**Stored items from a collection**

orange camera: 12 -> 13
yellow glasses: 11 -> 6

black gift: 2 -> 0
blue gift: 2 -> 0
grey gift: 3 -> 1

**EXERCISE DIRECTIONS**
Where in the records does the word "gift" appear? Copy each line that holds it.

**ANSWER TO THIS PROBLEM**
black gift: 2 -> 0
blue gift: 2 -> 0
grey gift: 3 -> 1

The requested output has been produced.